| What you should do |
Scan the entries below. Return every line that includes "tile".

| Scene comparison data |
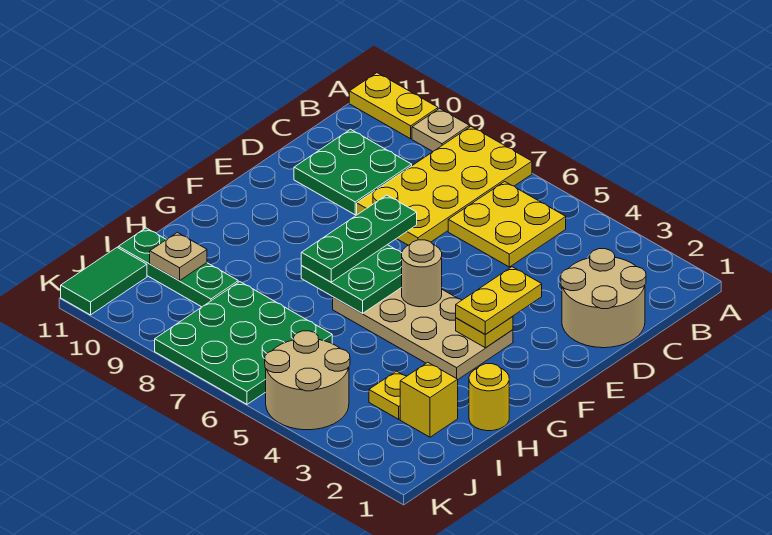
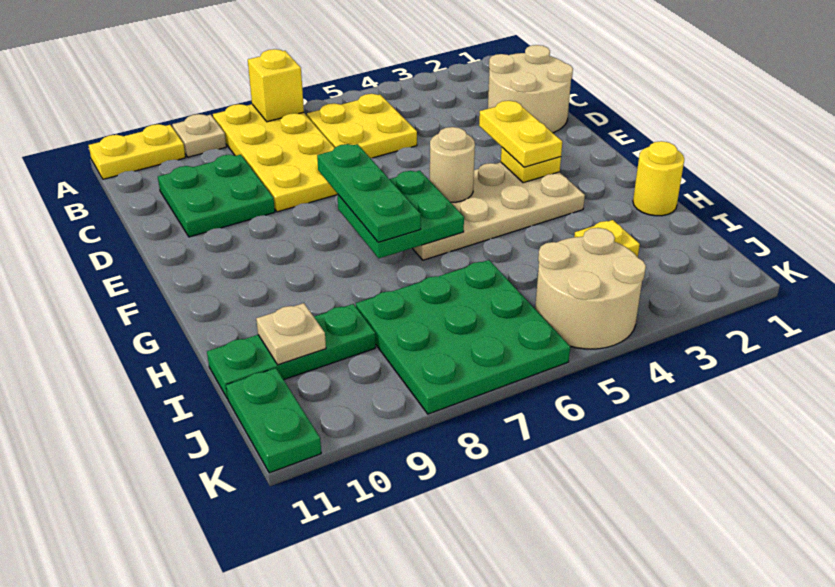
yellow brick I2 level 1 -> yellow brick A7 level 2
green tile J11:K11 level 1 -> green plate J11:K11 level 1

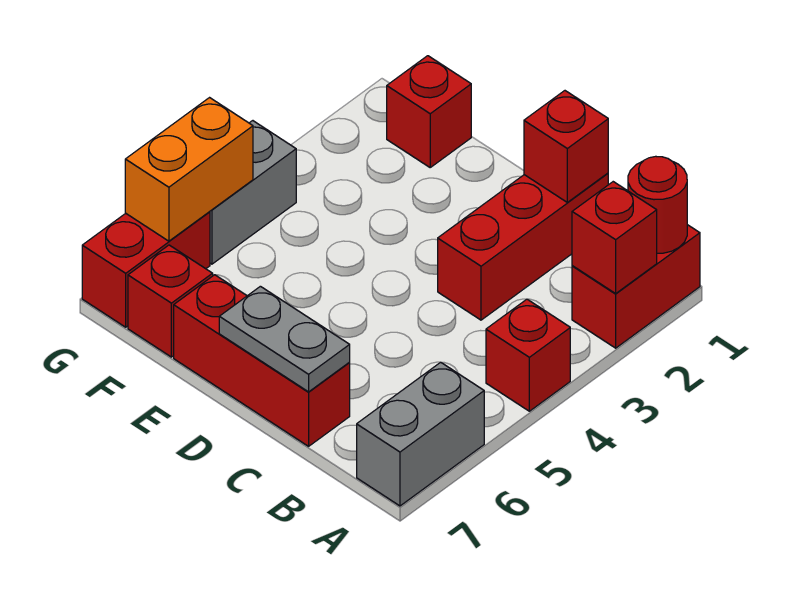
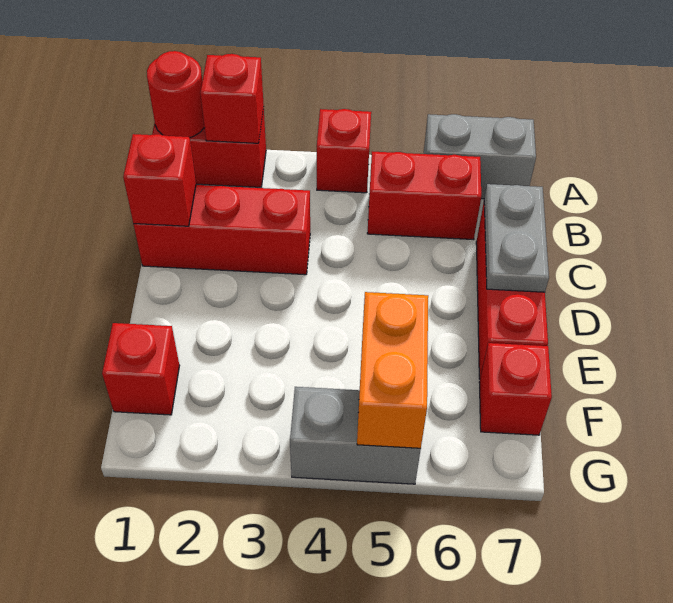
orange brick G5:G6 level 2 -> orange brick F5:G5 level 2
red brick G6:G7 level 1 -> red brick B5:B6 level 1

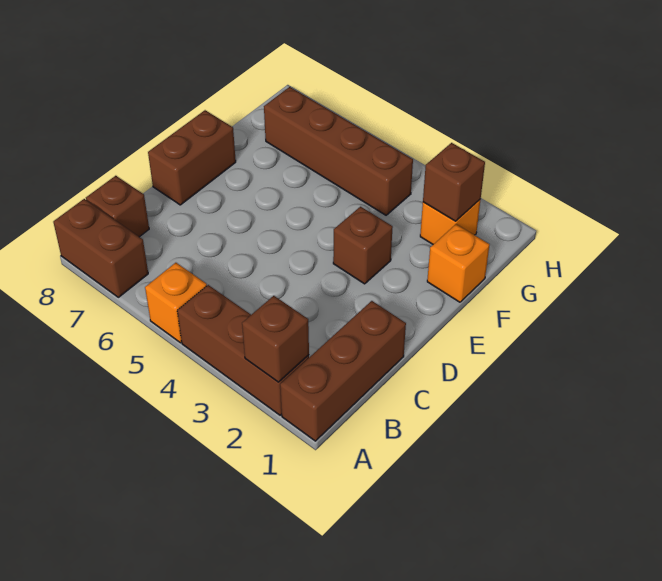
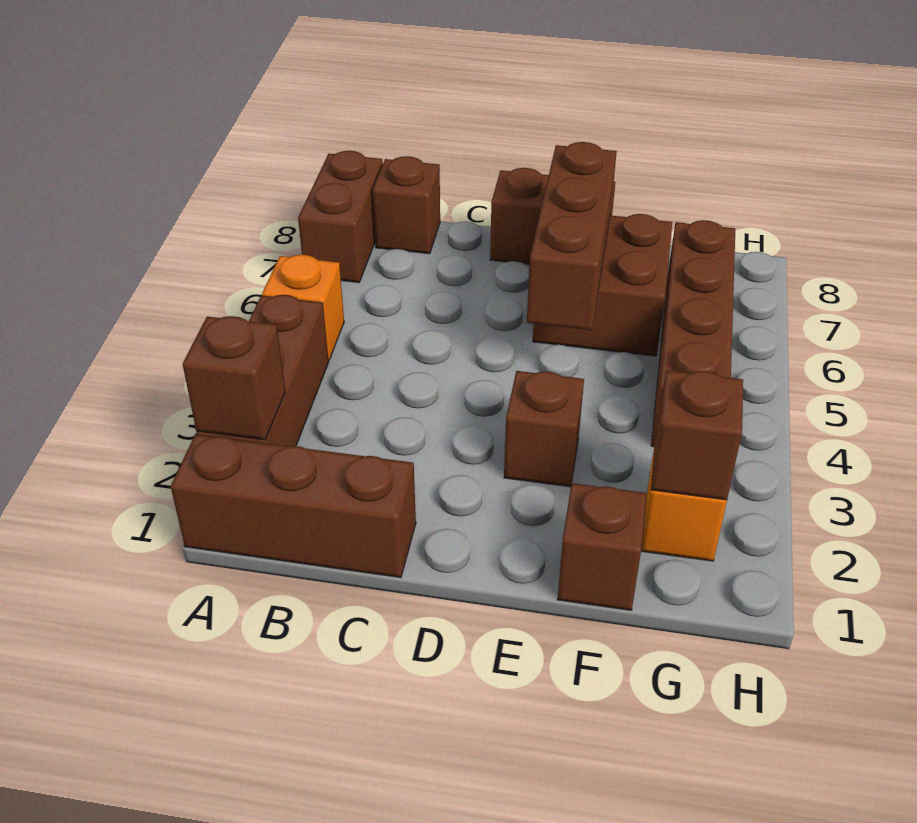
none -> brown brick E5:E7 level 2
none -> brown brick E6:F7 level 1
orange brick F1 level 1 -> brown brick F1 level 1

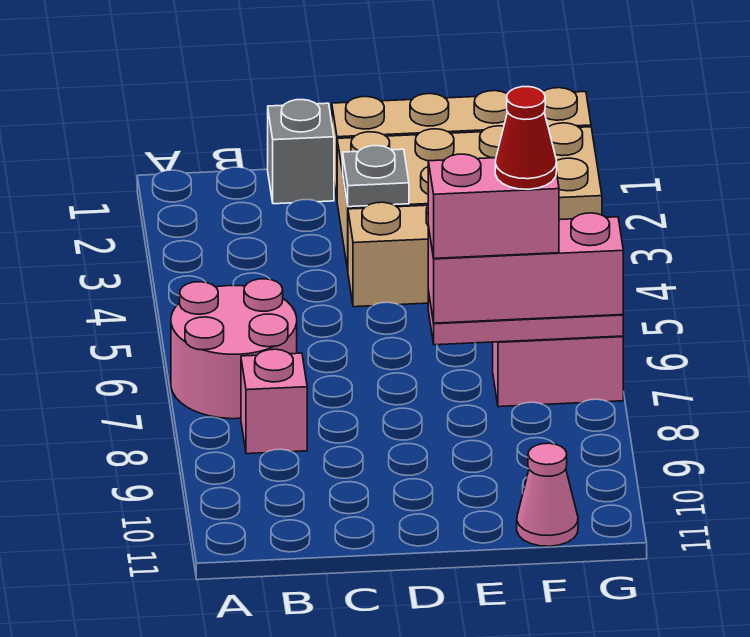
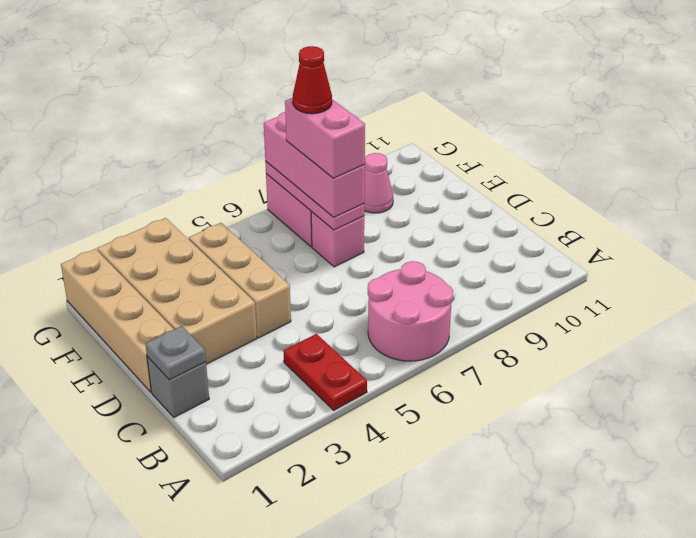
none -> red plate A4:B4 level 1
pink brick B8 level 1 -> pink brick E7 level 1
grey plate D3 level 2 -> grey plate C1 level 2
pink cone F11 level 1 -> pink cone F9 level 1

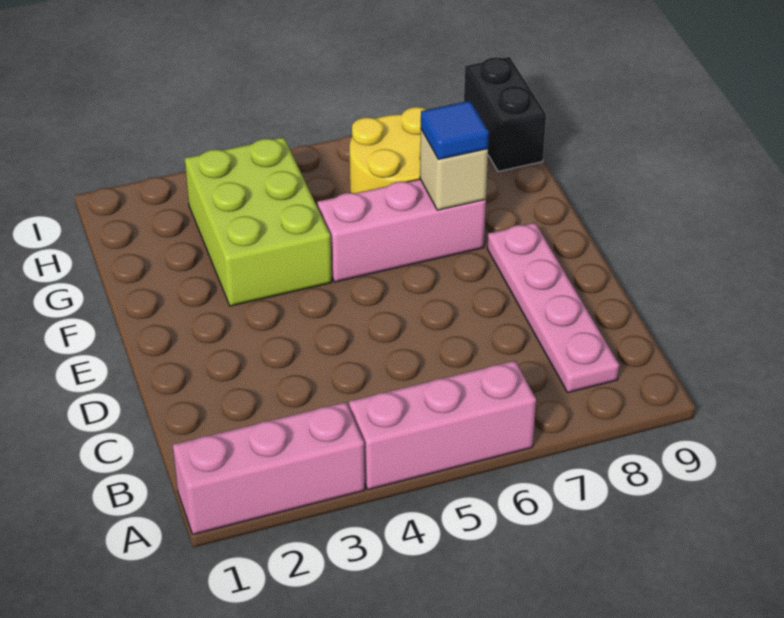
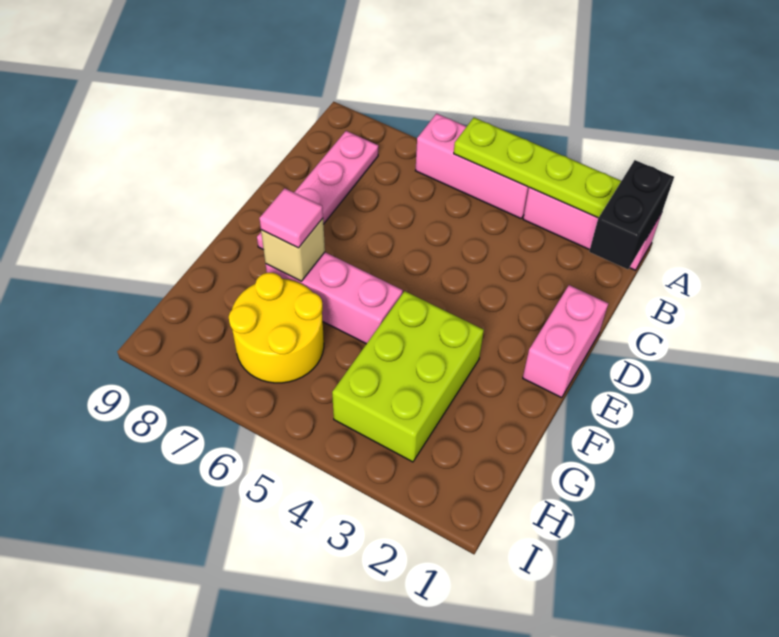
none -> lime plate A2:A5 level 2
none -> pink brick D1:E1 level 1
blue tile F7 level 3 -> pink tile F7 level 3
black brick H9:I9 level 1 -> black brick A1:B1 level 2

| Exercise response |
green tile J11:K11 level 1 -> green plate J11:K11 level 1
blue tile F7 level 3 -> pink tile F7 level 3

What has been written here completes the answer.